### [Problem description]
From the records below, copy out exactly the lines from the one containing "(493, 114) = (755, 513): yellow" to the one containing "(513, 79) = (286, 104): yellow", both included. Add nothing else.

++++ Provided data ++++

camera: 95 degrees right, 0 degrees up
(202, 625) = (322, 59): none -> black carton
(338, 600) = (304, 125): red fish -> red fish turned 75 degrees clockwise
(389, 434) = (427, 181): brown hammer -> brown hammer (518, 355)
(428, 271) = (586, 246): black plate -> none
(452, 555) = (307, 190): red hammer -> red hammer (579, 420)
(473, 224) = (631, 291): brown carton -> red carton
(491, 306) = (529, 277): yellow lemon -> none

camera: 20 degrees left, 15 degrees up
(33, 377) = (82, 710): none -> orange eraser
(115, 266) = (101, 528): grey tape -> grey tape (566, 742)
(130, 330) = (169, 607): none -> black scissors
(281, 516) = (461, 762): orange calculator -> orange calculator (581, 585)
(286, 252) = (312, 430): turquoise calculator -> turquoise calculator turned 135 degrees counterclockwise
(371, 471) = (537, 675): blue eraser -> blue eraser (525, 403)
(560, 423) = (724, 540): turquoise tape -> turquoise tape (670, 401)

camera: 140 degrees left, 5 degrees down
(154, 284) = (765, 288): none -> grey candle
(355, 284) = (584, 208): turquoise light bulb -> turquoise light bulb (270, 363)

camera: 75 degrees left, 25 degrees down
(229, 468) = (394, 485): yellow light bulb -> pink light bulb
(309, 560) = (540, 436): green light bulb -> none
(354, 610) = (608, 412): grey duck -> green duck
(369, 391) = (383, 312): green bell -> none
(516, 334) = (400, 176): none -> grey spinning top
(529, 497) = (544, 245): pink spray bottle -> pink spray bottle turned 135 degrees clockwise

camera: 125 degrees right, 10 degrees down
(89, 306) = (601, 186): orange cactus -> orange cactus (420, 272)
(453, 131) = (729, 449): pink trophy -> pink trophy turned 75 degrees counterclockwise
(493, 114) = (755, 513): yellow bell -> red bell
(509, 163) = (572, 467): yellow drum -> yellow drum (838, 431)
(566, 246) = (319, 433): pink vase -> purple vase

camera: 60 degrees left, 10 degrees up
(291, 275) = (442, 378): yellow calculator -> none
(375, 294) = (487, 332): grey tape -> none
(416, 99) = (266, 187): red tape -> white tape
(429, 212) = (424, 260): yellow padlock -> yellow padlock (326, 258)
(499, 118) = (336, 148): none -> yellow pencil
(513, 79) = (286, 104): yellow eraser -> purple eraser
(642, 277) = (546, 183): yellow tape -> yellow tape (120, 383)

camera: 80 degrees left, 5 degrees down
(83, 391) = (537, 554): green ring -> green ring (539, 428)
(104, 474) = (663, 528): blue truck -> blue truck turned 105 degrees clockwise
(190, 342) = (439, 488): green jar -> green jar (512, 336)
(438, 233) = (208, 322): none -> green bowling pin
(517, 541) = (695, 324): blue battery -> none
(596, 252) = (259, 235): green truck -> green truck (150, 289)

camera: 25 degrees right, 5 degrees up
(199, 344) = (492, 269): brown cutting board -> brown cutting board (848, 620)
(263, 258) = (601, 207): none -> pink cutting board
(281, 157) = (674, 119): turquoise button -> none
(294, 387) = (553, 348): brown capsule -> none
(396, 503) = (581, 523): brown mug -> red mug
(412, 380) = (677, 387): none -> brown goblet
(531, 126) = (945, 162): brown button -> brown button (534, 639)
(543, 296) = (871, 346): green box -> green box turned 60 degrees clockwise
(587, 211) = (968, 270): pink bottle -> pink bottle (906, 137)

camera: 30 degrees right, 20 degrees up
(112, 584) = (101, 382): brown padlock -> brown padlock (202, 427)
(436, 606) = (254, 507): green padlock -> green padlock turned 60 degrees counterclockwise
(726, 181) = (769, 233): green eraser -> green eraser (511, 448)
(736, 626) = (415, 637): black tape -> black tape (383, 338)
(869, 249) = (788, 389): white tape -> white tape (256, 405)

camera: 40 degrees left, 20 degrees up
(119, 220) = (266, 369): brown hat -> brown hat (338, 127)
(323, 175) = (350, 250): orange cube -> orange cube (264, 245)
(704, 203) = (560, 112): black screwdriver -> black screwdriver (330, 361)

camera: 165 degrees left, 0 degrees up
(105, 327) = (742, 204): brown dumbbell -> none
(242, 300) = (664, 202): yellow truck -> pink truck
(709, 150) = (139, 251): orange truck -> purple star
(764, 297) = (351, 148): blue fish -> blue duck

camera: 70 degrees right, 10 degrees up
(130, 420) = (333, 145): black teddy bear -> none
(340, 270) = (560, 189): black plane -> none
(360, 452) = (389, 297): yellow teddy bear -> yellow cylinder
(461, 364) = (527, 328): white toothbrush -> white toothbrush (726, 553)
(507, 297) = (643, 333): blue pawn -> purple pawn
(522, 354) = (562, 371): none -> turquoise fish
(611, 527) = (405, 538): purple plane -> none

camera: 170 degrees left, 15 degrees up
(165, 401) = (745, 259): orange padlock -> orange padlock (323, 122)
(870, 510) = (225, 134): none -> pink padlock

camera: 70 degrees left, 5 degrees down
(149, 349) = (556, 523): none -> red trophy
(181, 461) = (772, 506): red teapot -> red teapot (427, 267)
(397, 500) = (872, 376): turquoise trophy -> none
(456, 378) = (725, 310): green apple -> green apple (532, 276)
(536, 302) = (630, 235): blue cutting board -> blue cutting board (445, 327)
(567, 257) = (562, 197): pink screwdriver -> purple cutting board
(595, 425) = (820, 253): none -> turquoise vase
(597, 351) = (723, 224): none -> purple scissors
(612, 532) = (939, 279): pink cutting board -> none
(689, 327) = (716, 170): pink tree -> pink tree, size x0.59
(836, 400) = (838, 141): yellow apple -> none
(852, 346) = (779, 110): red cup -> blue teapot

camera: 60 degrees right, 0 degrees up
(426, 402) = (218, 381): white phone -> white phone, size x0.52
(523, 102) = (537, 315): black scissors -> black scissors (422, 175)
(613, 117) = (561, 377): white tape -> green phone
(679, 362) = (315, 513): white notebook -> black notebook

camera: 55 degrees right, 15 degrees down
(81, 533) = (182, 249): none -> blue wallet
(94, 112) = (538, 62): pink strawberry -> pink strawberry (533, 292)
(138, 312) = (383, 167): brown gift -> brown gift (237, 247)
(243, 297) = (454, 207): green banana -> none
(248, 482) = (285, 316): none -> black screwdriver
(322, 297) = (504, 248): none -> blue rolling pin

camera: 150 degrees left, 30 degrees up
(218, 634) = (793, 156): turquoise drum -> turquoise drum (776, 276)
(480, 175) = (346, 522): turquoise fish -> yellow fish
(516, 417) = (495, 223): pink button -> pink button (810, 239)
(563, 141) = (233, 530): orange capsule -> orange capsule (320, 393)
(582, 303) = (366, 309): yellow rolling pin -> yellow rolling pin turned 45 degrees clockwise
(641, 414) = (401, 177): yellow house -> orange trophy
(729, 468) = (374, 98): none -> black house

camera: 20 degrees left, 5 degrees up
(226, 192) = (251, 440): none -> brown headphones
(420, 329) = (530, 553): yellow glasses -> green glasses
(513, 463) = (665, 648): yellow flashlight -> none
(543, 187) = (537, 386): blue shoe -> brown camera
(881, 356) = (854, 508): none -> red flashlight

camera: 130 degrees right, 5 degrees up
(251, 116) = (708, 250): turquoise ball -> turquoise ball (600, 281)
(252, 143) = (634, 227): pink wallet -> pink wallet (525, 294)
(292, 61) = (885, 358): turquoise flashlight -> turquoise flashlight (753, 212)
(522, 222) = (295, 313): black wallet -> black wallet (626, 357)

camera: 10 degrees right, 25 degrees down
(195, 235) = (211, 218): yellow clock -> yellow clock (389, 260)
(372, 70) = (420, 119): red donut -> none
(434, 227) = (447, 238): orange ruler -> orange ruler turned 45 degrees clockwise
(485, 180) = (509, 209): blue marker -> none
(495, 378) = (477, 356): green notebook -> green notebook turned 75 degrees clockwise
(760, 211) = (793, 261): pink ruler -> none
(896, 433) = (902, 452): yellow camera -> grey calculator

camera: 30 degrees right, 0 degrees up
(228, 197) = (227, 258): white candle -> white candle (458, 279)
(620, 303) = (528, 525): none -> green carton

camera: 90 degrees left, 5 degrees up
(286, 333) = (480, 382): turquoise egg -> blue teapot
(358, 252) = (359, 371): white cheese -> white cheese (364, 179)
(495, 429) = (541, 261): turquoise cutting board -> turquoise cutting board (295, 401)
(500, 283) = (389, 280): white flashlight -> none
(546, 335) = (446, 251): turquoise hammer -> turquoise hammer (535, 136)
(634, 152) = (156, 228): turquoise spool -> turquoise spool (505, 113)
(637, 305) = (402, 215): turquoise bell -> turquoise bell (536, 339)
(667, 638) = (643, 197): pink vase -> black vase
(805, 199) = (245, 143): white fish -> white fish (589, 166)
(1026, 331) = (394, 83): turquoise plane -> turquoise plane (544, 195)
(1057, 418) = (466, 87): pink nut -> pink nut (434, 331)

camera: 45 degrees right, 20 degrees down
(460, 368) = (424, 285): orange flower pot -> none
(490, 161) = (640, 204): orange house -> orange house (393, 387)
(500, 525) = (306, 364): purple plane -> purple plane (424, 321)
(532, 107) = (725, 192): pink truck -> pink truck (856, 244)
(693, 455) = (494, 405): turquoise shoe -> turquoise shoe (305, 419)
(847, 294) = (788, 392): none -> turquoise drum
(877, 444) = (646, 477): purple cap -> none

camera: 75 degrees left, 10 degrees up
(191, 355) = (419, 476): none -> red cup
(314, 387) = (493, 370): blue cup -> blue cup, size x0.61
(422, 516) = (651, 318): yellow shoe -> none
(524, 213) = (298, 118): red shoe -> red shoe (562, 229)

++++

### [Result for this exercise]
(493, 114) = (755, 513): yellow bell -> red bell
(509, 163) = (572, 467): yellow drum -> yellow drum (838, 431)
(566, 246) = (319, 433): pink vase -> purple vase

camera: 60 degrees left, 10 degrees up
(291, 275) = (442, 378): yellow calculator -> none
(375, 294) = (487, 332): grey tape -> none
(416, 99) = (266, 187): red tape -> white tape
(429, 212) = (424, 260): yellow padlock -> yellow padlock (326, 258)
(499, 118) = (336, 148): none -> yellow pencil
(513, 79) = (286, 104): yellow eraser -> purple eraser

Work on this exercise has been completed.